Extracted information —
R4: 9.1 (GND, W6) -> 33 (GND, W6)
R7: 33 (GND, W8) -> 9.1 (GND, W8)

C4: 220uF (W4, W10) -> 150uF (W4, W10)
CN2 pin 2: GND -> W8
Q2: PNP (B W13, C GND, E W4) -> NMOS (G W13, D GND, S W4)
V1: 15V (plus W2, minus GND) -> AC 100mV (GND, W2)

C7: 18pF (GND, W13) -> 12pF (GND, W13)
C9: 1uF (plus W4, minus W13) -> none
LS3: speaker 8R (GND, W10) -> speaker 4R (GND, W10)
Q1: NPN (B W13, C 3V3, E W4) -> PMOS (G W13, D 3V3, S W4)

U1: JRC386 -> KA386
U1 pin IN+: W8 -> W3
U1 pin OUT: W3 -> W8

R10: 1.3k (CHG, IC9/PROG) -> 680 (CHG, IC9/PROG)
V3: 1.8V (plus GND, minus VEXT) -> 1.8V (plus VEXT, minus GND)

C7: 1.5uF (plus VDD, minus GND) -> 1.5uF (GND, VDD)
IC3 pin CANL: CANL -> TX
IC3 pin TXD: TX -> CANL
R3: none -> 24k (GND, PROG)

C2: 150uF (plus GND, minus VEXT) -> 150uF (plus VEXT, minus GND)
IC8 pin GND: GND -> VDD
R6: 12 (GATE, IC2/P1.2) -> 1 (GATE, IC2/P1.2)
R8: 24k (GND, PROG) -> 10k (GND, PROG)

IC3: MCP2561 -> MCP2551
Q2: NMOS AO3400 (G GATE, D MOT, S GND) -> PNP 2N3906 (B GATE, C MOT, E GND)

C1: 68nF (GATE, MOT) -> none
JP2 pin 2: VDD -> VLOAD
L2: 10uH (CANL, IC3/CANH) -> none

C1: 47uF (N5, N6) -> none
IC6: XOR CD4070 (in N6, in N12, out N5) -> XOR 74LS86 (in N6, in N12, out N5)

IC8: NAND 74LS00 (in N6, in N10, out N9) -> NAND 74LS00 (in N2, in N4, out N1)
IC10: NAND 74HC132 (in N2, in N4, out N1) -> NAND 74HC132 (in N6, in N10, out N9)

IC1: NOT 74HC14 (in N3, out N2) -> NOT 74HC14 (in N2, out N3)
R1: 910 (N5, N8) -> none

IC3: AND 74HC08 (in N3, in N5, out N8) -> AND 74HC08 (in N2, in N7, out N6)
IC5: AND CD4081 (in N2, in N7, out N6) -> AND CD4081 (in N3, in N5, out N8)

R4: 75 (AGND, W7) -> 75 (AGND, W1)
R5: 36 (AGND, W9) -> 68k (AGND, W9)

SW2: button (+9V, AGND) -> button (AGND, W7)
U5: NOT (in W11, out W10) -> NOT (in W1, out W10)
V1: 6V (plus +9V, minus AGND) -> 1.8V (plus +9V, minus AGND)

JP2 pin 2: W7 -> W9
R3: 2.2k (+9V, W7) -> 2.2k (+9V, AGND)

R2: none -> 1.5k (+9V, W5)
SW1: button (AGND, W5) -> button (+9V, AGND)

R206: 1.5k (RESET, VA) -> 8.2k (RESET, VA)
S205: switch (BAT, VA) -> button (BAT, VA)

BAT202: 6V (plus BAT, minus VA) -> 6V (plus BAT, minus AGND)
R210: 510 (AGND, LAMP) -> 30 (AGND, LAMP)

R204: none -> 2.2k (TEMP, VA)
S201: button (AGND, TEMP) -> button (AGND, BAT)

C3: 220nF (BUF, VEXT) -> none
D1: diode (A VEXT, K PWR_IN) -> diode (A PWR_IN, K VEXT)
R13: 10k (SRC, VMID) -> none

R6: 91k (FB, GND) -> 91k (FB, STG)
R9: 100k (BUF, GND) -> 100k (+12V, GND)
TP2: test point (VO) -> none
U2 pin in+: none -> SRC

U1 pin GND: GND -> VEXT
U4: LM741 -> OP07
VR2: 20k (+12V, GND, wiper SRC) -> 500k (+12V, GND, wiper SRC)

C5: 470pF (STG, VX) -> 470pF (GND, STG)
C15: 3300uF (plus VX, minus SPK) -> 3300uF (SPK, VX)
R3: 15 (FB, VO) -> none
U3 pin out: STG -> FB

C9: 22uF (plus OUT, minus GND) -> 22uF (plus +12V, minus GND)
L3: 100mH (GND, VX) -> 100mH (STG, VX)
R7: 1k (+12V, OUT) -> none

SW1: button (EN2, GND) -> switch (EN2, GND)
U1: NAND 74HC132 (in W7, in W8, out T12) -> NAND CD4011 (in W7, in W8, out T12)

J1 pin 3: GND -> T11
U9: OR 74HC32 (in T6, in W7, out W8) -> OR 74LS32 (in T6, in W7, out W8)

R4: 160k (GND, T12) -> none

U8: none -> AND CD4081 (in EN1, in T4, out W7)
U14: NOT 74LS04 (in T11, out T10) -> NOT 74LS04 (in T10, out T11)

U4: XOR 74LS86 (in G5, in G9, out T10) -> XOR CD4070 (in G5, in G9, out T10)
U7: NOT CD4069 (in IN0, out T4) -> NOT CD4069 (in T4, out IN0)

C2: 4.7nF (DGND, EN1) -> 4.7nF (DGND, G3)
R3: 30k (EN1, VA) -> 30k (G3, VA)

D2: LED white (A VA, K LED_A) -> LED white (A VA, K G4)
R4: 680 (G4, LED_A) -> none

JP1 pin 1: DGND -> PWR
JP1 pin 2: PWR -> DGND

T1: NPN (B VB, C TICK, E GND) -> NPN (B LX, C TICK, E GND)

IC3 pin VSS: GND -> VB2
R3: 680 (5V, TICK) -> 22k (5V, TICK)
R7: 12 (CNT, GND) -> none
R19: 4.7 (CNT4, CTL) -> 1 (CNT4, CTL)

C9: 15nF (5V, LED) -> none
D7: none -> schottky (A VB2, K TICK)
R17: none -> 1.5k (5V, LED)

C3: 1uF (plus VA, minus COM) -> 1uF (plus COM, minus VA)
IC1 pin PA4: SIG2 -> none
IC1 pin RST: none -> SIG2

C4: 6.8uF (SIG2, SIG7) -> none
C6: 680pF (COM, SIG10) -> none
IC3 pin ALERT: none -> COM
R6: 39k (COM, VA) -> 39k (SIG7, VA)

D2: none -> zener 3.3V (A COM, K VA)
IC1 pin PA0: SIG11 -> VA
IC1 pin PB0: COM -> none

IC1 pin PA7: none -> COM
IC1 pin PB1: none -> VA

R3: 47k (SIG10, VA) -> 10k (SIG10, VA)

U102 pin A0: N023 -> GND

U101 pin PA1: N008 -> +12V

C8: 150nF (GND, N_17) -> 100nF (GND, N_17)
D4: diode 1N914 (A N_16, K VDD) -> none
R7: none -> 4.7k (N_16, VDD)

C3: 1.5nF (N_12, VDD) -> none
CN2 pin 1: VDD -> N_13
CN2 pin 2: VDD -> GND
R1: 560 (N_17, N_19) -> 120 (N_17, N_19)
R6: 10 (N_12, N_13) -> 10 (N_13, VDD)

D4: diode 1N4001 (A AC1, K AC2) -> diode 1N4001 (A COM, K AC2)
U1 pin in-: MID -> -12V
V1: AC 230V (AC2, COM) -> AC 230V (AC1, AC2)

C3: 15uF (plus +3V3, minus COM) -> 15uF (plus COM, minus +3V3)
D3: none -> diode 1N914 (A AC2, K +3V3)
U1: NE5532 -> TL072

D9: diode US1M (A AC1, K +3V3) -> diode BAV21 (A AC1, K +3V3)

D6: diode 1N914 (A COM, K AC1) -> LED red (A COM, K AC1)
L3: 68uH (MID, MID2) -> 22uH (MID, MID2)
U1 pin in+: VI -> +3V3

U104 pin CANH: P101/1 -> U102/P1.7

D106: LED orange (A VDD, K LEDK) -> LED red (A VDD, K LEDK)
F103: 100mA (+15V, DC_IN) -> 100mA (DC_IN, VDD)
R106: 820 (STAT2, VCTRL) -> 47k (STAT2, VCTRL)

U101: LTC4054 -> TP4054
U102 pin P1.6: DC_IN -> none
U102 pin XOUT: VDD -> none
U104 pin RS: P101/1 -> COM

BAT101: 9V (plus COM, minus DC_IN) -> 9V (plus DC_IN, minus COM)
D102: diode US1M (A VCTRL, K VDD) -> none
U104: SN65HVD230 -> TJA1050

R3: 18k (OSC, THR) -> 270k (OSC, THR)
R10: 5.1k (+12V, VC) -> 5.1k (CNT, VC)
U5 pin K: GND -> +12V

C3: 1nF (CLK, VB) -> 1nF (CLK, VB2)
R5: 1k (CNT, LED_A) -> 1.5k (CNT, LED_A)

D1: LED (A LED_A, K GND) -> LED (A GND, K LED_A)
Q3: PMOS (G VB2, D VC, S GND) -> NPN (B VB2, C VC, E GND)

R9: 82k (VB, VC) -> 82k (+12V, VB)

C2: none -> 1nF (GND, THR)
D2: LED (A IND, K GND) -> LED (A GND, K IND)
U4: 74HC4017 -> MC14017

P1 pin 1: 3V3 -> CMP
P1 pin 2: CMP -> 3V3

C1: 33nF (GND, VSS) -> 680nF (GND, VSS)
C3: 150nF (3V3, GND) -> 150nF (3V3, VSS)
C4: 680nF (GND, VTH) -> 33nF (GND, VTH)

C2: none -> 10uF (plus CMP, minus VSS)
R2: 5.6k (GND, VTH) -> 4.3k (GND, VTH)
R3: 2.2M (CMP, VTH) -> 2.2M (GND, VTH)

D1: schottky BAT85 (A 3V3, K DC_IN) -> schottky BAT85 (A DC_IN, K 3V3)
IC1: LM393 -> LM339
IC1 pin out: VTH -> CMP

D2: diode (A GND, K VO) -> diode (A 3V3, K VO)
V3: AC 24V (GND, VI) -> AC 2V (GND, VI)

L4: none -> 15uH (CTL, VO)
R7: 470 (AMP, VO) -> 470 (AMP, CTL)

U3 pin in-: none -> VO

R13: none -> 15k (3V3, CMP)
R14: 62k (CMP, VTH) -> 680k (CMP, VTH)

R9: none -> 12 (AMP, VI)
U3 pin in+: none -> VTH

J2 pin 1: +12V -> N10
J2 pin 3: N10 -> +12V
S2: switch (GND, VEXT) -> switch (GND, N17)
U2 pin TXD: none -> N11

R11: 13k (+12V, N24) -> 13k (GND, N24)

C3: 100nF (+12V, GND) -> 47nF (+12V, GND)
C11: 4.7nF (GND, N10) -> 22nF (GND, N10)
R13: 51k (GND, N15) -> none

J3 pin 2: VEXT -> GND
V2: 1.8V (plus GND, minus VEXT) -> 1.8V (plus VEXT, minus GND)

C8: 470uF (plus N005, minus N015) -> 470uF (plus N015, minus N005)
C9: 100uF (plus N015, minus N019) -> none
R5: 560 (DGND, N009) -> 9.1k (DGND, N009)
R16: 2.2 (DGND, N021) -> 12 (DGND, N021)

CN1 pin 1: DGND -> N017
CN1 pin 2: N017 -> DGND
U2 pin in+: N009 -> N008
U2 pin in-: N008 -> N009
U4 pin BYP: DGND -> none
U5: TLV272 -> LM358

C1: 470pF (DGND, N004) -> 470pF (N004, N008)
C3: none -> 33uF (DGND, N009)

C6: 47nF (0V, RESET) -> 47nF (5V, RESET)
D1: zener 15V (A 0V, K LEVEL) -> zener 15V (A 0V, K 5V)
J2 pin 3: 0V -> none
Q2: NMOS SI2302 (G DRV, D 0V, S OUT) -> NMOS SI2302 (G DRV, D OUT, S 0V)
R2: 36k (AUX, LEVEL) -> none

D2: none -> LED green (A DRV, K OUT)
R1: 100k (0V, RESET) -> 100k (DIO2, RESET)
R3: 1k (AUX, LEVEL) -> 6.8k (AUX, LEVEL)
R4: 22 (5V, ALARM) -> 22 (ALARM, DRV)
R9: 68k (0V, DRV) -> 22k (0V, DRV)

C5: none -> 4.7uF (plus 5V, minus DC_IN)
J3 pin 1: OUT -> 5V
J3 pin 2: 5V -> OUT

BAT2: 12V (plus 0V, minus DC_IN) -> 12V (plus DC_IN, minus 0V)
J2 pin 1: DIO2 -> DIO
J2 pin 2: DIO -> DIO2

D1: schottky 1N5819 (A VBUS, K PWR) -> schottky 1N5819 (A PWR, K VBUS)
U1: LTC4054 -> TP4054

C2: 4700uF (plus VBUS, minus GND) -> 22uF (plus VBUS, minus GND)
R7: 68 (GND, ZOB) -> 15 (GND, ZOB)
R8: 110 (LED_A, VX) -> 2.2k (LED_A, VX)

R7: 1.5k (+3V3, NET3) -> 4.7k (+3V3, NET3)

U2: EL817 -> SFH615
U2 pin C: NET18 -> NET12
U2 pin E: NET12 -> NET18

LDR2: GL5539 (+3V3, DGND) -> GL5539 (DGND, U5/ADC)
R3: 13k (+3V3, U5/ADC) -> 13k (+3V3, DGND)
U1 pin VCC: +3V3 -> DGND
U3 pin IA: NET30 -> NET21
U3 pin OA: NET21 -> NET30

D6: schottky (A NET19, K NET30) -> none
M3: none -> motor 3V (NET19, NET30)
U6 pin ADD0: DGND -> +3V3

Task prompt —
Nothing but the lines from the one that contains "R3: 1k (AUX, LEVEL) -> 6.8k (AUX, LEVEL)" through the end of the data above should appear, each reproduced exactly.

Answer section —
R3: 1k (AUX, LEVEL) -> 6.8k (AUX, LEVEL)
R4: 22 (5V, ALARM) -> 22 (ALARM, DRV)
R9: 68k (0V, DRV) -> 22k (0V, DRV)

C5: none -> 4.7uF (plus 5V, minus DC_IN)
J3 pin 1: OUT -> 5V
J3 pin 2: 5V -> OUT

BAT2: 12V (plus 0V, minus DC_IN) -> 12V (plus DC_IN, minus 0V)
J2 pin 1: DIO2 -> DIO
J2 pin 2: DIO -> DIO2

D1: schottky 1N5819 (A VBUS, K PWR) -> schottky 1N5819 (A PWR, K VBUS)
U1: LTC4054 -> TP4054

C2: 4700uF (plus VBUS, minus GND) -> 22uF (plus VBUS, minus GND)
R7: 68 (GND, ZOB) -> 15 (GND, ZOB)
R8: 110 (LED_A, VX) -> 2.2k (LED_A, VX)

R7: 1.5k (+3V3, NET3) -> 4.7k (+3V3, NET3)

U2: EL817 -> SFH615
U2 pin C: NET18 -> NET12
U2 pin E: NET12 -> NET18

LDR2: GL5539 (+3V3, DGND) -> GL5539 (DGND, U5/ADC)
R3: 13k (+3V3, U5/ADC) -> 13k (+3V3, DGND)
U1 pin VCC: +3V3 -> DGND
U3 pin IA: NET30 -> NET21
U3 pin OA: NET21 -> NET30

D6: schottky (A NET19, K NET30) -> none
M3: none -> motor 3V (NET19, NET30)
U6 pin ADD0: DGND -> +3V3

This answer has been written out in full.